▽

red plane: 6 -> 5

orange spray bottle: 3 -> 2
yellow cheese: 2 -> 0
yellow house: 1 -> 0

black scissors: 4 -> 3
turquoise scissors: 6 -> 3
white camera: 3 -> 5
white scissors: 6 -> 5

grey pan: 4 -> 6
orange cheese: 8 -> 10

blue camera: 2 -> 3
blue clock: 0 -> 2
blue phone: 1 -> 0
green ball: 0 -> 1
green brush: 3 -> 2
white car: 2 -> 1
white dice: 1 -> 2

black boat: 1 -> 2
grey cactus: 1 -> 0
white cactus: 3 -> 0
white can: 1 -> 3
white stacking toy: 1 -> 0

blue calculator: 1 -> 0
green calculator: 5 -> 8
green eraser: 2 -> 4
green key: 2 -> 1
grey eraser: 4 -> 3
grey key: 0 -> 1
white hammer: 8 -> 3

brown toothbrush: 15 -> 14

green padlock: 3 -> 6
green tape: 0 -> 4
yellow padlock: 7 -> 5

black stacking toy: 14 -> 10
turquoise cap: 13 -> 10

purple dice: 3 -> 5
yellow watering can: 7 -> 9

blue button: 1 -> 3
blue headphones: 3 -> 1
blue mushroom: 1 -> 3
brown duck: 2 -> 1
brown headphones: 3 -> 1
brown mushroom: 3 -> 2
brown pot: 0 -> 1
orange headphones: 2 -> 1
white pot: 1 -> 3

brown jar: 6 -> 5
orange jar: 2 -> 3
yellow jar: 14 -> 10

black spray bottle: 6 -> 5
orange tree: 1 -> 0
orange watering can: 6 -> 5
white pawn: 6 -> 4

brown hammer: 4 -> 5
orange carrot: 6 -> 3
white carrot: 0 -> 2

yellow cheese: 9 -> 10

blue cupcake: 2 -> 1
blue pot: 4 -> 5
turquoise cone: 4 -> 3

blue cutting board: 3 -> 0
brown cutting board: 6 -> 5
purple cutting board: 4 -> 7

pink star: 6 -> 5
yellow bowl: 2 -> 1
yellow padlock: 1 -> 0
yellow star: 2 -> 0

△

§ YOUR GOAL:
From the opening line of the data above through the line holding "brown headphones: 3 -> 1", give every line again exactly as it stands.

§ RESULT:
red plane: 6 -> 5

orange spray bottle: 3 -> 2
yellow cheese: 2 -> 0
yellow house: 1 -> 0

black scissors: 4 -> 3
turquoise scissors: 6 -> 3
white camera: 3 -> 5
white scissors: 6 -> 5

grey pan: 4 -> 6
orange cheese: 8 -> 10

blue camera: 2 -> 3
blue clock: 0 -> 2
blue phone: 1 -> 0
green ball: 0 -> 1
green brush: 3 -> 2
white car: 2 -> 1
white dice: 1 -> 2

black boat: 1 -> 2
grey cactus: 1 -> 0
white cactus: 3 -> 0
white can: 1 -> 3
white stacking toy: 1 -> 0

blue calculator: 1 -> 0
green calculator: 5 -> 8
green eraser: 2 -> 4
green key: 2 -> 1
grey eraser: 4 -> 3
grey key: 0 -> 1
white hammer: 8 -> 3

brown toothbrush: 15 -> 14

green padlock: 3 -> 6
green tape: 0 -> 4
yellow padlock: 7 -> 5

black stacking toy: 14 -> 10
turquoise cap: 13 -> 10

purple dice: 3 -> 5
yellow watering can: 7 -> 9

blue button: 1 -> 3
blue headphones: 3 -> 1
blue mushroom: 1 -> 3
brown duck: 2 -> 1
brown headphones: 3 -> 1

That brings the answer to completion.